**Material provided:**
*****

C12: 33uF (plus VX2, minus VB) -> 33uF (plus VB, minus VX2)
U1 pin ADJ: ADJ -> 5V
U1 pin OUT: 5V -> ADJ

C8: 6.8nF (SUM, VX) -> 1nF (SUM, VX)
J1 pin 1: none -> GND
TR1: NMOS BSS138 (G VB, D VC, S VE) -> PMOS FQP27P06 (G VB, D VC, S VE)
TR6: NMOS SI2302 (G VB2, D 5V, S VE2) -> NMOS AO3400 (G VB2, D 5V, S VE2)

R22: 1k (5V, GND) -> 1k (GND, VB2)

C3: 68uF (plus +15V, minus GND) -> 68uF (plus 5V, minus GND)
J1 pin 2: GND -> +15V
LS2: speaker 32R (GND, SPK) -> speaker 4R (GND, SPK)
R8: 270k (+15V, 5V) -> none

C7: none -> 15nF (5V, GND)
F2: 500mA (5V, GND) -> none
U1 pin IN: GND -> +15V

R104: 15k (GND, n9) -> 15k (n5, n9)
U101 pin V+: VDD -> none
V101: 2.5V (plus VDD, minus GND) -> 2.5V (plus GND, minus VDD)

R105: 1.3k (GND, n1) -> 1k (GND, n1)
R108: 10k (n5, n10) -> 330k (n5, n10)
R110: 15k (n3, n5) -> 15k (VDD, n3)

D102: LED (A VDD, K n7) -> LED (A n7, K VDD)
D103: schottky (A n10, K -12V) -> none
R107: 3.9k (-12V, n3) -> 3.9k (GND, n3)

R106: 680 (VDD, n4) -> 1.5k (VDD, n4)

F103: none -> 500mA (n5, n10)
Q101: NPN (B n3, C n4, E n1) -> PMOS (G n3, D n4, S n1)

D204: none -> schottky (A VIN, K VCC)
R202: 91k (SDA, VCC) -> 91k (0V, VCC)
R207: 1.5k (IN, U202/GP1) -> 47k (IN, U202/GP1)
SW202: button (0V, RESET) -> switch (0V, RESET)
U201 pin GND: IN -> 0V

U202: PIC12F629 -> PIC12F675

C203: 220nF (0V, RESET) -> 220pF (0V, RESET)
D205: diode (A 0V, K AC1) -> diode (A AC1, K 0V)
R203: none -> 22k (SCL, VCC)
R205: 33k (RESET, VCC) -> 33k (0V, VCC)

*****

**To do:** Write out again, exactly, the lines from the one holding "R207: 1.5k (IN, U202/GP1)" through the end of the listing, with both ends included.

**Answer box:**
R207: 1.5k (IN, U202/GP1) -> 47k (IN, U202/GP1)
SW202: button (0V, RESET) -> switch (0V, RESET)
U201 pin GND: IN -> 0V

U202: PIC12F629 -> PIC12F675

C203: 220nF (0V, RESET) -> 220pF (0V, RESET)
D205: diode (A 0V, K AC1) -> diode (A AC1, K 0V)
R203: none -> 22k (SCL, VCC)
R205: 33k (RESET, VCC) -> 33k (0V, VCC)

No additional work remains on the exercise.